Exercise: An exact reproduction of all the data is needed, with no images in it.

Data to examine:

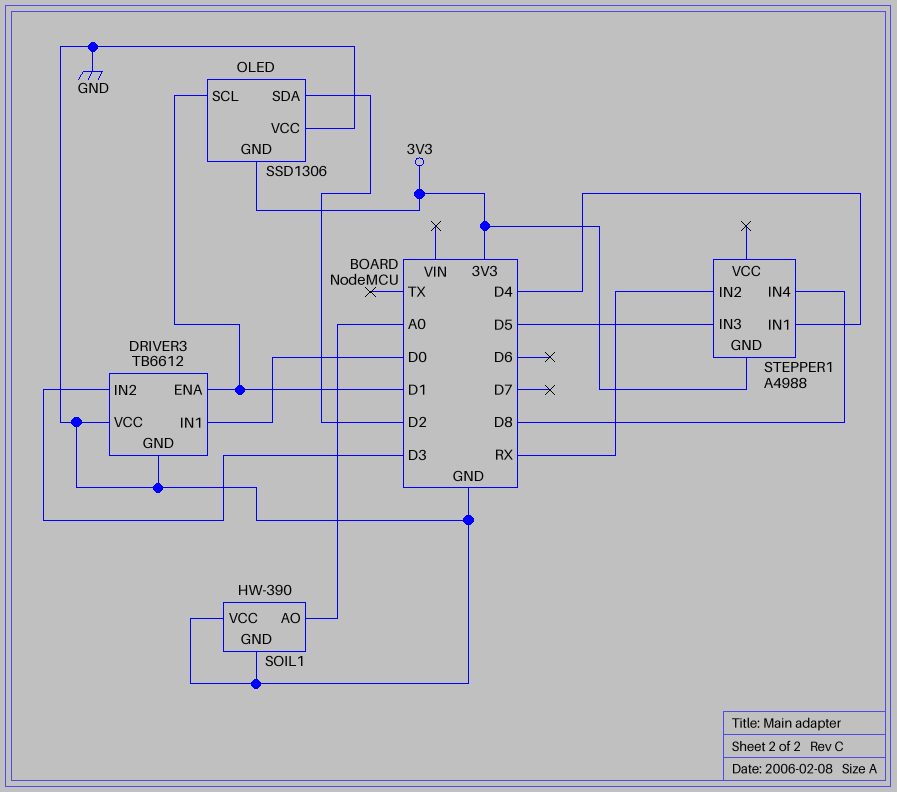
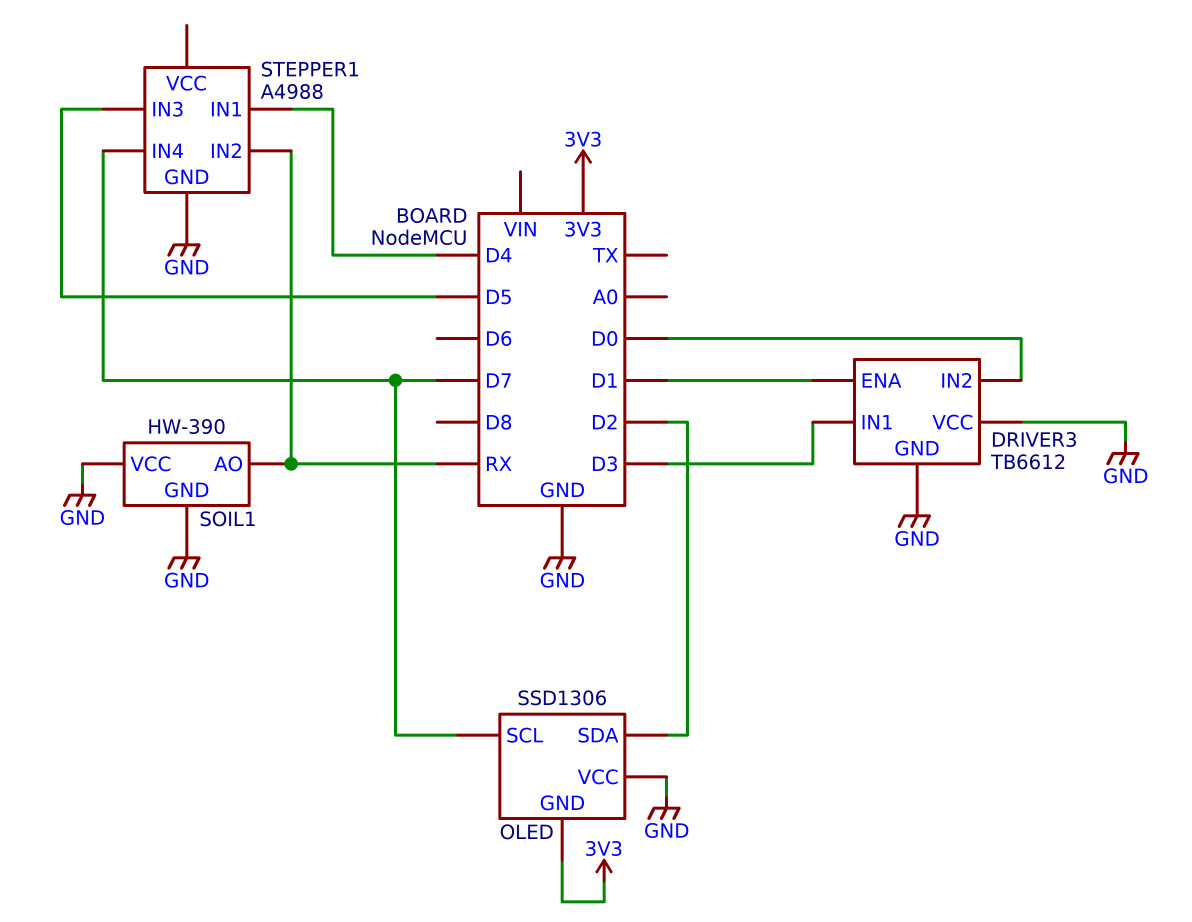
DRIVER3 pin IN1: D0 -> D3
DRIVER3 pin IN2: D3 -> D0
OLED pin SCL: D1 -> D7
SOIL1 pin AO: A0 -> RX
STEPPER1 pin GND: 3V3 -> GND
STEPPER1 pin IN4: D8 -> D7

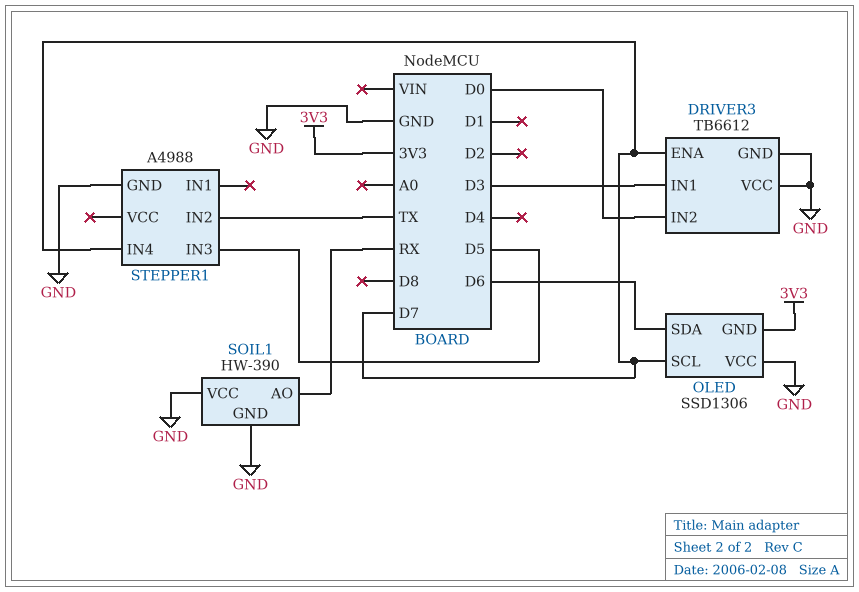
DRIVER3 pin ENA: D1 -> D7
OLED pin SDA: D2 -> D6
STEPPER1 pin IN1: D4 -> none
STEPPER1 pin IN2: RX -> TX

Answer to this exercise:
DRIVER3 pin IN1: D0 -> D3
DRIVER3 pin IN2: D3 -> D0
OLED pin SCL: D1 -> D7
SOIL1 pin AO: A0 -> RX
STEPPER1 pin GND: 3V3 -> GND
STEPPER1 pin IN4: D8 -> D7

DRIVER3 pin ENA: D1 -> D7
OLED pin SDA: D2 -> D6
STEPPER1 pin IN1: D4 -> none
STEPPER1 pin IN2: RX -> TX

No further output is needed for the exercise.